* **STATED PROBLEM**
Rewrite the lines below, changing "highlighted" to "marked" everywhere it appears and keeping everything else the same. Leave out the pictures.

=-=-=-=-=

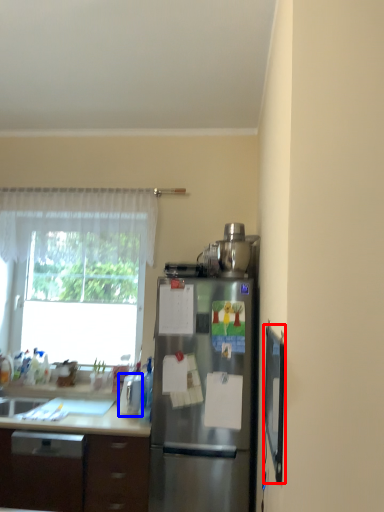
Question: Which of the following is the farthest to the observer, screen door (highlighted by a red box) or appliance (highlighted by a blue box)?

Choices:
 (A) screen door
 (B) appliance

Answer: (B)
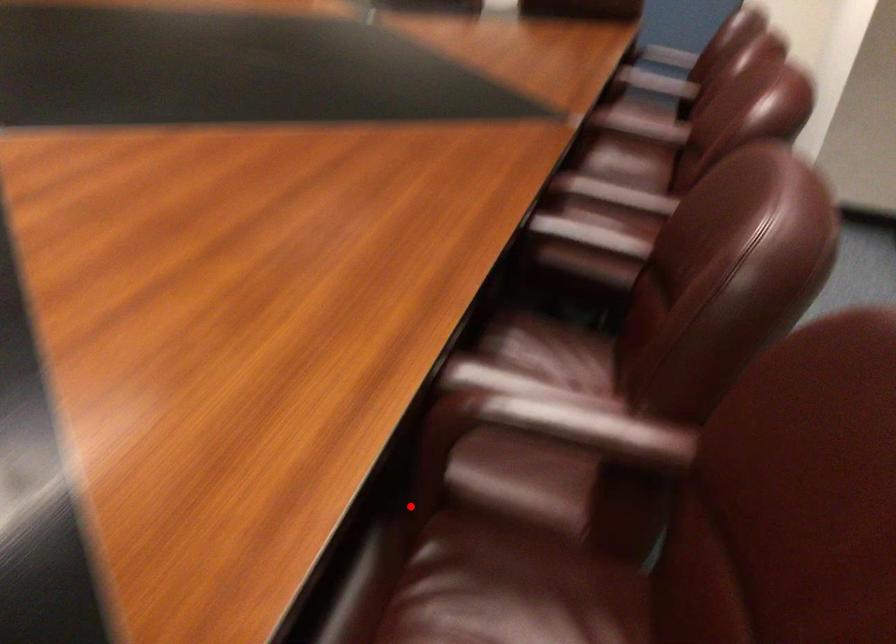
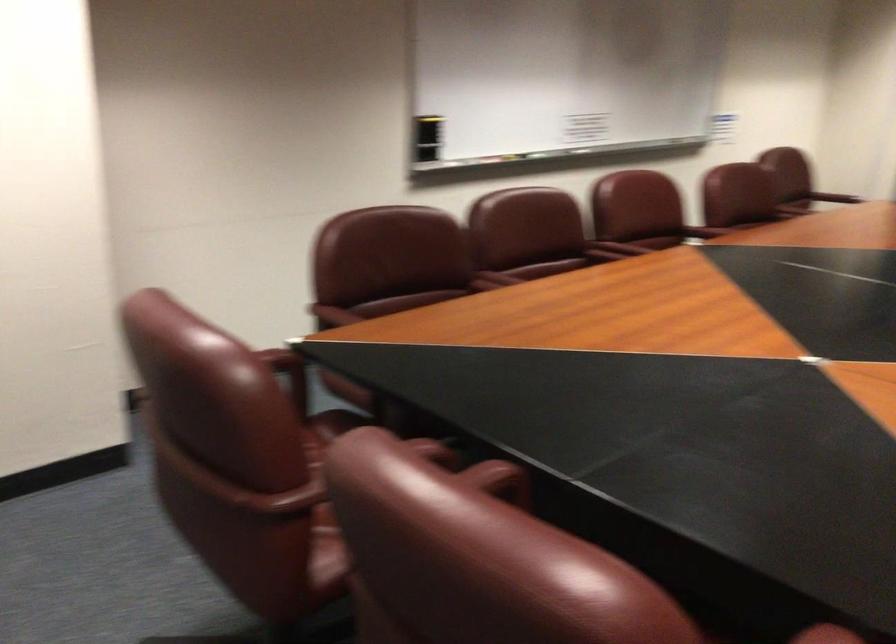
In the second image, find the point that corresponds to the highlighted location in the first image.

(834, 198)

=-=-=-=-=

* **FULL RESPONSE**
Question: Which of the following is the farthest to the observer, screen door (marked by a red box) or appliance (marked by a blue box)?

Choices:
 (A) screen door
 (B) appliance

Answer: (B)
In the second image, find the point that corresponds to the marked location in the first image.

(834, 198)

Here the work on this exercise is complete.